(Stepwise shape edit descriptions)
--

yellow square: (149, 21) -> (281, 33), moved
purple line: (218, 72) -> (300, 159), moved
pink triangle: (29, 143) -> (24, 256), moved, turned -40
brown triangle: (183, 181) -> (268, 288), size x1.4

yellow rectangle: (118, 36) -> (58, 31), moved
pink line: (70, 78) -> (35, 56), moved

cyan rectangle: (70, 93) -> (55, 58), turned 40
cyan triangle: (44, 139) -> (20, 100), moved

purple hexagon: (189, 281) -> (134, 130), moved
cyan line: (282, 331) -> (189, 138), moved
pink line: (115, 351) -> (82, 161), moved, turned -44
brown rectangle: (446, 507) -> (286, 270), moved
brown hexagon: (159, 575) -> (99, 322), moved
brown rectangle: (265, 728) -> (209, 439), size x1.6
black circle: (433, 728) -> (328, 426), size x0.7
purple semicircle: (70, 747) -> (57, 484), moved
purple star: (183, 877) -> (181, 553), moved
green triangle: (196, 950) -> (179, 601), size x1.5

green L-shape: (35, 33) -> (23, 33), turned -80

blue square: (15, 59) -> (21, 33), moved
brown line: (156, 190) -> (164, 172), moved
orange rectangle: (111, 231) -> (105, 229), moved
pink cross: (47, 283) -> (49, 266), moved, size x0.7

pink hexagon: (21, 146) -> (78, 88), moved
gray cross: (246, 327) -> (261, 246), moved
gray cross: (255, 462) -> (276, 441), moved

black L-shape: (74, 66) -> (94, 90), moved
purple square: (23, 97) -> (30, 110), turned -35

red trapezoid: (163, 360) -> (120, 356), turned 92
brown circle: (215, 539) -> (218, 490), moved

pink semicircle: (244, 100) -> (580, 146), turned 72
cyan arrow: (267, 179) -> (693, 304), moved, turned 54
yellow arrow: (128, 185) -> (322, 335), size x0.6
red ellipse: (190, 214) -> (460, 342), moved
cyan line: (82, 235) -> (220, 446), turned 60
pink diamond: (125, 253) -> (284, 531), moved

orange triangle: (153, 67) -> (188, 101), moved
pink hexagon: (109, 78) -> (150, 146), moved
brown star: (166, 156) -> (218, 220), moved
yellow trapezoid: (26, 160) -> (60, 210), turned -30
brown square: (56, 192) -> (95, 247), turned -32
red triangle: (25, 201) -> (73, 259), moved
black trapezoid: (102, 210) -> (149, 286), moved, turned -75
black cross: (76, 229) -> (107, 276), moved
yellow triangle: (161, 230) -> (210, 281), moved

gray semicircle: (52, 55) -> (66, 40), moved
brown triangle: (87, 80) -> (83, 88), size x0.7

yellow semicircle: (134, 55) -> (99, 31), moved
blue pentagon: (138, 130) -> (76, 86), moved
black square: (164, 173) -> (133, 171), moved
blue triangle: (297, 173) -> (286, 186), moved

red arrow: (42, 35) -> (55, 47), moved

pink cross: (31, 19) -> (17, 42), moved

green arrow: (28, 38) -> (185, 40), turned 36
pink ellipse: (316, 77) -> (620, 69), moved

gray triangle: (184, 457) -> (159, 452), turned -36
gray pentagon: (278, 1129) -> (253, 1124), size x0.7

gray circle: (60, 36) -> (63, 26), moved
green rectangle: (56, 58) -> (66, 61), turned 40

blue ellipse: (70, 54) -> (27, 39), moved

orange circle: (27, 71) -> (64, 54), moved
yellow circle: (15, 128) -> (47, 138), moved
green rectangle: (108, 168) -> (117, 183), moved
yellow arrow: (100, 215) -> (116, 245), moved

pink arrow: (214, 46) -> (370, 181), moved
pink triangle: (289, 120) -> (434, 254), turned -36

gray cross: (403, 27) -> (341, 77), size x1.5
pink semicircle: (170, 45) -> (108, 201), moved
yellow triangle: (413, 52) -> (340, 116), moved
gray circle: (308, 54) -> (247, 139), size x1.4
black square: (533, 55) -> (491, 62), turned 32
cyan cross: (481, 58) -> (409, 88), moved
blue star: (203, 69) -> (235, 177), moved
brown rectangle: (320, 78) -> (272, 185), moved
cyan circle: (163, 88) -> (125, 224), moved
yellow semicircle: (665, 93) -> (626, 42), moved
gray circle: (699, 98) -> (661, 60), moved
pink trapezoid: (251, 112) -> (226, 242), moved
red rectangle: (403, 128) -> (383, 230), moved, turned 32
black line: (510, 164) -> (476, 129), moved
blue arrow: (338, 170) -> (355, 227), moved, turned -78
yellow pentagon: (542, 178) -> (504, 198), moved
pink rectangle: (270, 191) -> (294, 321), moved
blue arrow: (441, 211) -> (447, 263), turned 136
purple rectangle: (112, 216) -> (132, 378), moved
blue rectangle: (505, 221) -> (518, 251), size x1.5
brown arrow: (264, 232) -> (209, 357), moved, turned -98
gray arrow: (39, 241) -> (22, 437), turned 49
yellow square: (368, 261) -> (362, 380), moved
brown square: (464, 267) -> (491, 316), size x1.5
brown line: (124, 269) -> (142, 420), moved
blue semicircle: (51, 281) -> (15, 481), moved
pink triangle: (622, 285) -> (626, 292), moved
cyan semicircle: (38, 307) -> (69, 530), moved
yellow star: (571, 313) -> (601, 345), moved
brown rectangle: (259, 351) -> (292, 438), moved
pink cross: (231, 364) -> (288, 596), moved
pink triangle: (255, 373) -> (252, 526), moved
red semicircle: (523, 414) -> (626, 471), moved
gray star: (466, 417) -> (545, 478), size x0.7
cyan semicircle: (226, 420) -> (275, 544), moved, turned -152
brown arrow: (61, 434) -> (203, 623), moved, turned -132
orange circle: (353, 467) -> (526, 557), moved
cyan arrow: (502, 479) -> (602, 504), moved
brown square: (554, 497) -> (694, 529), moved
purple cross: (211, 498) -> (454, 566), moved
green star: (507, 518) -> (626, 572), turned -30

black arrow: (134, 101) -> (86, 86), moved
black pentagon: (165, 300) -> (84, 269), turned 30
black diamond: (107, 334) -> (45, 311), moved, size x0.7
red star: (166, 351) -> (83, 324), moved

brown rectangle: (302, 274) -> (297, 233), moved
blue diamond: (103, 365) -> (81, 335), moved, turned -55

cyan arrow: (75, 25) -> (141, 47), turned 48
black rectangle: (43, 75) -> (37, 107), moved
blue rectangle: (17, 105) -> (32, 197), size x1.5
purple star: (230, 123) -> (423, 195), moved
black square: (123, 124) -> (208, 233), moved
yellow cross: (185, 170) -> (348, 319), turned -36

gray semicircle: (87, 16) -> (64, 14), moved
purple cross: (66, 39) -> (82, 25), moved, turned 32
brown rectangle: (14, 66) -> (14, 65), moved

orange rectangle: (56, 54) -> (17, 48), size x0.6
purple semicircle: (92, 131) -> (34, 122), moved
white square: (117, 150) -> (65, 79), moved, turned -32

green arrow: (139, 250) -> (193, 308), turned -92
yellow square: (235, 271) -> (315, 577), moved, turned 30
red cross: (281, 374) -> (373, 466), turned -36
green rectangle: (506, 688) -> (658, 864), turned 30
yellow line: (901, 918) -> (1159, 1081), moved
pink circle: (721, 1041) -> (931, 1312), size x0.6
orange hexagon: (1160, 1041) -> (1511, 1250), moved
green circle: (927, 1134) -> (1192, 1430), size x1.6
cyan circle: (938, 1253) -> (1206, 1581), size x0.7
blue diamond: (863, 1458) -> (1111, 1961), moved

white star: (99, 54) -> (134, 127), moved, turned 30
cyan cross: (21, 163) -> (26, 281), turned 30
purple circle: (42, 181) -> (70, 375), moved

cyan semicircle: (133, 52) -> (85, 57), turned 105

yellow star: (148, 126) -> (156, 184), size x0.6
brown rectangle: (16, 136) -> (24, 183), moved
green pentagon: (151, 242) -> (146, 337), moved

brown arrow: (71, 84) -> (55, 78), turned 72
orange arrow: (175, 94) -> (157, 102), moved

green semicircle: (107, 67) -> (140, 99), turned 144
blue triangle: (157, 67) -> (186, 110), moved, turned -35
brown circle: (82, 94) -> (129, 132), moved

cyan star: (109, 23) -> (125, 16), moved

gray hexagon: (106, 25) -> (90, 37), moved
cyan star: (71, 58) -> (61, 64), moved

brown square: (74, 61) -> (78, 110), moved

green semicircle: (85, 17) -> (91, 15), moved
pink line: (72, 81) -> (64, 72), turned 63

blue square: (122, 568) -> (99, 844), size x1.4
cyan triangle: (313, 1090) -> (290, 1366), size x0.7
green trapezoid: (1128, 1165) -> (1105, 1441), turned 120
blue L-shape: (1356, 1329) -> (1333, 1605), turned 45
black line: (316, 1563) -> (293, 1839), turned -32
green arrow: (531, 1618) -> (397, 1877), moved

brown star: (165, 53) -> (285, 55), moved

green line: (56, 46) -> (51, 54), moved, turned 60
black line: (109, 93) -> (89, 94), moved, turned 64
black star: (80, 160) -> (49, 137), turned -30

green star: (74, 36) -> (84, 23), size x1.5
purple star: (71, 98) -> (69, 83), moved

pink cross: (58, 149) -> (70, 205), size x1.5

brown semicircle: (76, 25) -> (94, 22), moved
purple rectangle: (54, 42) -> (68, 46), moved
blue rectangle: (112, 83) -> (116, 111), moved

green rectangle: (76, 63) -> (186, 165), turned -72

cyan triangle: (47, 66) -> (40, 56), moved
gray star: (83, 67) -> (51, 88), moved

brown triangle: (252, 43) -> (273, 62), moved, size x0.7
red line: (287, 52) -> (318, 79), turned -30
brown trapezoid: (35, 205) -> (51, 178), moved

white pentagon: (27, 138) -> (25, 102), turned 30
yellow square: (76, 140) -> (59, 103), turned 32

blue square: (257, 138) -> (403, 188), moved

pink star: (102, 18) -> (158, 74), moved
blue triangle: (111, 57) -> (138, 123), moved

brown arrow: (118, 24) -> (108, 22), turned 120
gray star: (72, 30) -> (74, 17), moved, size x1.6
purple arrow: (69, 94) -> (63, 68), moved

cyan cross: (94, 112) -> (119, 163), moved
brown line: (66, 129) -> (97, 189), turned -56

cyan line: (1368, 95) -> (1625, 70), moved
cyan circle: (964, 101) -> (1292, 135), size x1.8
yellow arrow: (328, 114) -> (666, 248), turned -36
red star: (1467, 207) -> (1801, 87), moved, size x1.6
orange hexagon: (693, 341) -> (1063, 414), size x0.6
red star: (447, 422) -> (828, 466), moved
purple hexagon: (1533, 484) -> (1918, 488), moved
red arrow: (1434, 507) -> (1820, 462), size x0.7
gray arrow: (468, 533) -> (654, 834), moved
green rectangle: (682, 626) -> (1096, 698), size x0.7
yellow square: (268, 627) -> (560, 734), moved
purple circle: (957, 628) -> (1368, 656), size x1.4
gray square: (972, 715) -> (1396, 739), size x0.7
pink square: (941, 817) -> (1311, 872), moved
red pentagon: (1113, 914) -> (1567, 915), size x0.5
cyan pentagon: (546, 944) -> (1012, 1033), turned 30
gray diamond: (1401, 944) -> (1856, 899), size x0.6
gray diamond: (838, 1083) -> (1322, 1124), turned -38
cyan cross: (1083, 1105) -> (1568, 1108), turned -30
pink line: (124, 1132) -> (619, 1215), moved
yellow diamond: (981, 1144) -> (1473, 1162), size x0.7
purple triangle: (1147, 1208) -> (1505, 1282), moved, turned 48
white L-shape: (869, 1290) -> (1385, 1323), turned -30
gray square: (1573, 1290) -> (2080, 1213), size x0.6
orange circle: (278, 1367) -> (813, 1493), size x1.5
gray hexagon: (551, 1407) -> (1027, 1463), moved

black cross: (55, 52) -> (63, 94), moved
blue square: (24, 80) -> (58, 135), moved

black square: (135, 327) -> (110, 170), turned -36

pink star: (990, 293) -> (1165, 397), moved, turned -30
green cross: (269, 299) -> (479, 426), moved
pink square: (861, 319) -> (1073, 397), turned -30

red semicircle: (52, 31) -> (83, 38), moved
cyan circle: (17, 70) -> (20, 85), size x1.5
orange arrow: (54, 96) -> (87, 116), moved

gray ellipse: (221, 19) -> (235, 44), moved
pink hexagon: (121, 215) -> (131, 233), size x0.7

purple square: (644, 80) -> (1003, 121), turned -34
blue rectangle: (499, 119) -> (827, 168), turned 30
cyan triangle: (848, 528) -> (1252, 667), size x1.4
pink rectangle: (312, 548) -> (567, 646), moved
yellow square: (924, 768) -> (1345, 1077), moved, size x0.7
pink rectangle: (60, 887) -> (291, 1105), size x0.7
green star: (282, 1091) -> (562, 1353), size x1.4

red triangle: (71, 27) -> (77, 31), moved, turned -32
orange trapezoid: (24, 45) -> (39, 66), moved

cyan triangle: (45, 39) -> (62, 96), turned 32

--

EXERCISE GOAL: Search the data above for the string "ellipse" and copy each line that has it.

YOUR SOLUTION:
red ellipse: (190, 214) -> (460, 342), moved
pink ellipse: (316, 77) -> (620, 69), moved
blue ellipse: (70, 54) -> (27, 39), moved
gray ellipse: (221, 19) -> (235, 44), moved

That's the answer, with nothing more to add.